--- PROBLEM TO WORK ON ---
Could you transcribe the records below exactly, leaving out every picture?

--- SOURCE RECORDS ---
────

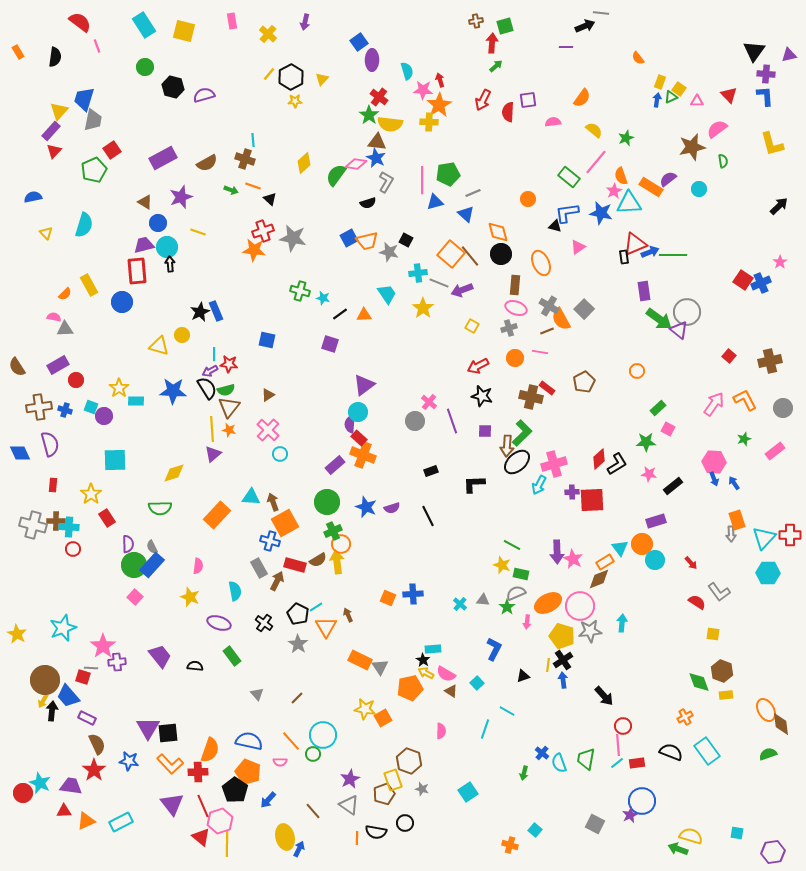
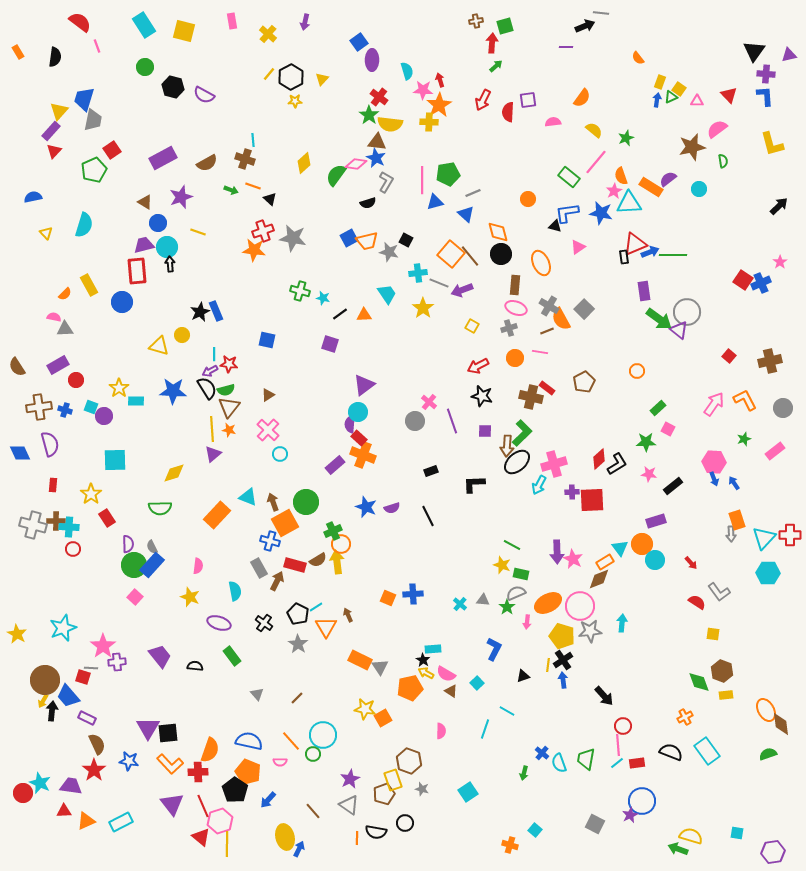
purple semicircle at (204, 95): rotated 135 degrees counterclockwise
cyan triangle at (251, 497): moved 3 px left; rotated 18 degrees clockwise
green circle at (327, 502): moved 21 px left
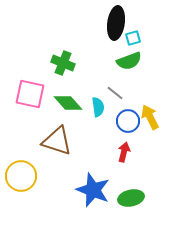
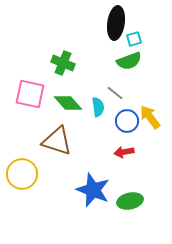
cyan square: moved 1 px right, 1 px down
yellow arrow: rotated 10 degrees counterclockwise
blue circle: moved 1 px left
red arrow: rotated 114 degrees counterclockwise
yellow circle: moved 1 px right, 2 px up
green ellipse: moved 1 px left, 3 px down
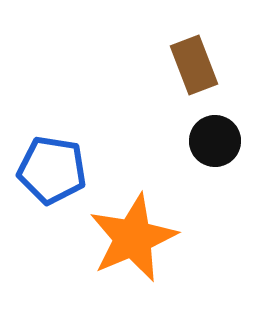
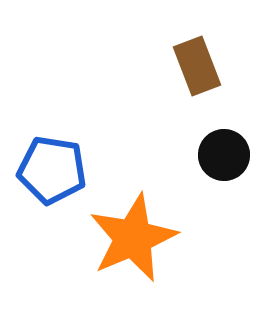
brown rectangle: moved 3 px right, 1 px down
black circle: moved 9 px right, 14 px down
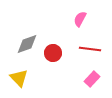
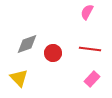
pink semicircle: moved 7 px right, 7 px up
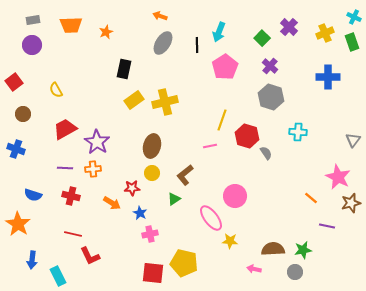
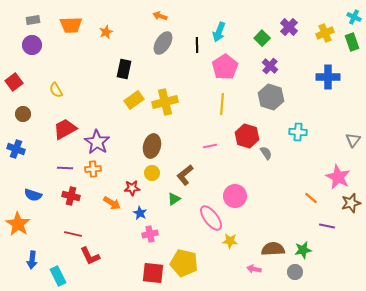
yellow line at (222, 120): moved 16 px up; rotated 15 degrees counterclockwise
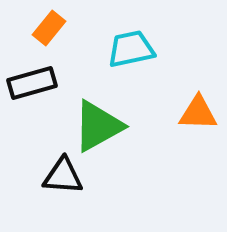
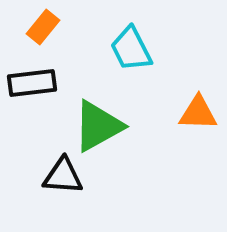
orange rectangle: moved 6 px left, 1 px up
cyan trapezoid: rotated 105 degrees counterclockwise
black rectangle: rotated 9 degrees clockwise
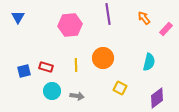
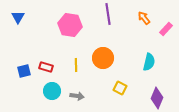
pink hexagon: rotated 15 degrees clockwise
purple diamond: rotated 30 degrees counterclockwise
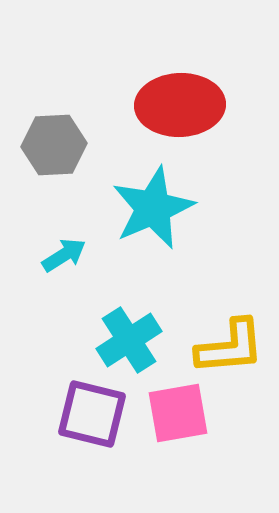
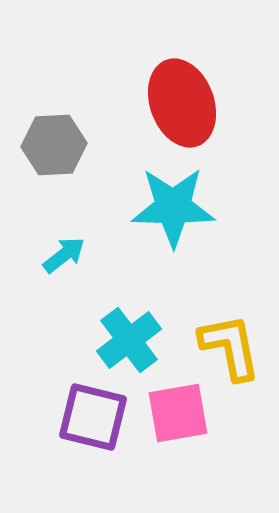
red ellipse: moved 2 px right, 2 px up; rotated 72 degrees clockwise
cyan star: moved 20 px right, 1 px up; rotated 24 degrees clockwise
cyan arrow: rotated 6 degrees counterclockwise
cyan cross: rotated 4 degrees counterclockwise
yellow L-shape: rotated 96 degrees counterclockwise
purple square: moved 1 px right, 3 px down
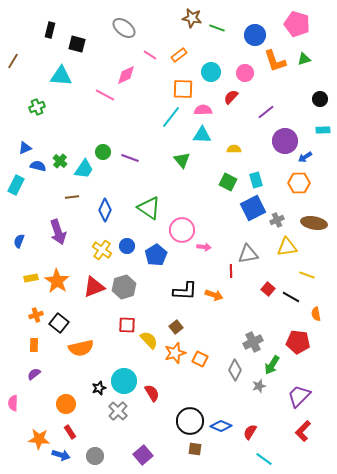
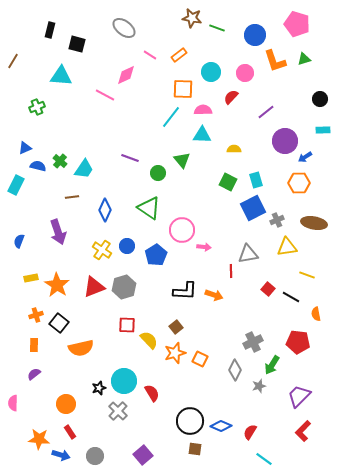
green circle at (103, 152): moved 55 px right, 21 px down
orange star at (57, 281): moved 4 px down
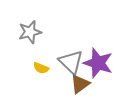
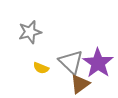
purple star: rotated 16 degrees clockwise
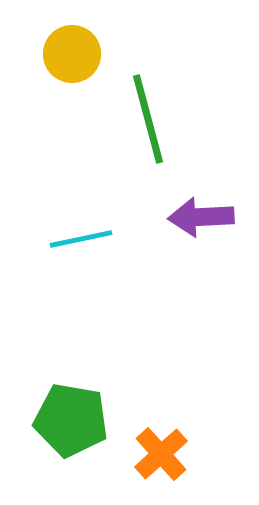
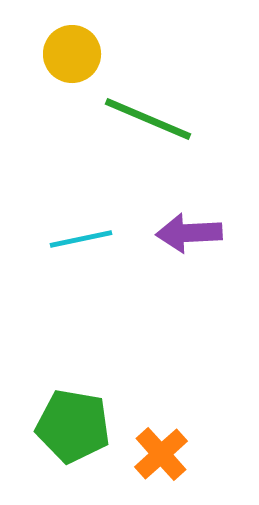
green line: rotated 52 degrees counterclockwise
purple arrow: moved 12 px left, 16 px down
green pentagon: moved 2 px right, 6 px down
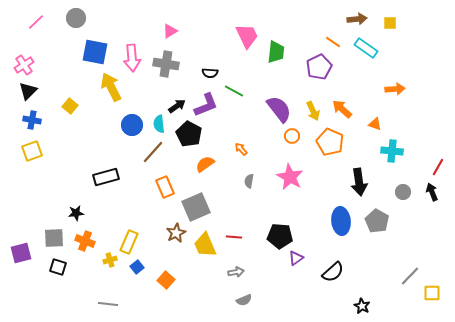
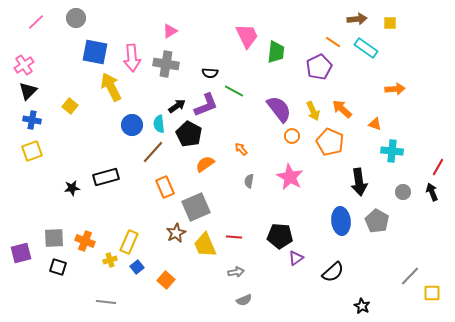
black star at (76, 213): moved 4 px left, 25 px up
gray line at (108, 304): moved 2 px left, 2 px up
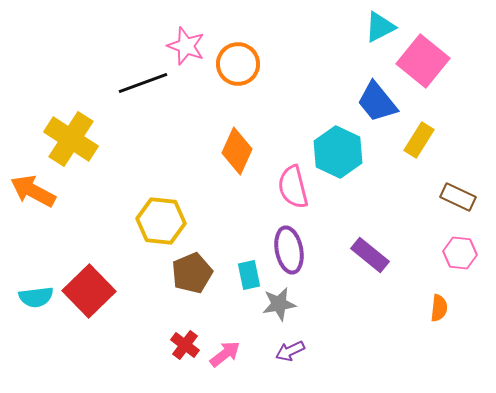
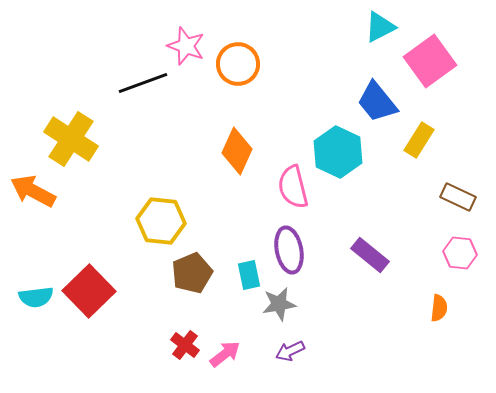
pink square: moved 7 px right; rotated 15 degrees clockwise
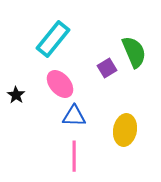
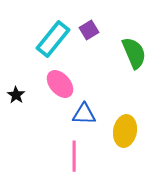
green semicircle: moved 1 px down
purple square: moved 18 px left, 38 px up
blue triangle: moved 10 px right, 2 px up
yellow ellipse: moved 1 px down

────

--- ANSWER SPACE ---
purple semicircle at (204, 95): rotated 135 degrees counterclockwise
cyan triangle at (251, 497): moved 3 px left; rotated 18 degrees clockwise
green circle at (327, 502): moved 21 px left
cyan square: moved 1 px right, 1 px down
yellow arrow: rotated 10 degrees counterclockwise
blue circle: moved 1 px left
red arrow: rotated 114 degrees counterclockwise
yellow circle: moved 1 px right, 2 px up
green ellipse: moved 1 px left, 3 px down
brown rectangle: moved 3 px right, 1 px down
black circle: moved 9 px right, 14 px down
pink semicircle: moved 7 px right, 7 px up
yellow line at (222, 120): moved 16 px up; rotated 15 degrees counterclockwise
orange rectangle: moved 6 px left, 1 px up
cyan trapezoid: rotated 105 degrees counterclockwise
black rectangle: rotated 9 degrees clockwise
pink hexagon: rotated 15 degrees clockwise
purple diamond: rotated 30 degrees counterclockwise
red ellipse: moved 2 px right, 2 px up; rotated 72 degrees clockwise
cyan star: moved 20 px right, 1 px up; rotated 24 degrees clockwise
cyan arrow: rotated 6 degrees counterclockwise
cyan cross: rotated 4 degrees counterclockwise
yellow L-shape: rotated 96 degrees counterclockwise
purple square: moved 1 px right, 3 px down
green circle at (103, 152): moved 55 px right, 21 px down
orange star at (57, 281): moved 4 px down
purple star: rotated 16 degrees clockwise
green line: rotated 52 degrees counterclockwise
purple arrow: moved 12 px left, 16 px down
green pentagon: moved 2 px right, 6 px down
black star at (76, 213): moved 4 px left, 25 px up
gray line at (108, 304): moved 2 px left, 2 px up
pink square: moved 7 px right; rotated 15 degrees clockwise
green semicircle: moved 1 px down
purple square: moved 18 px left, 38 px up
blue triangle: moved 10 px right, 2 px up
yellow ellipse: moved 1 px down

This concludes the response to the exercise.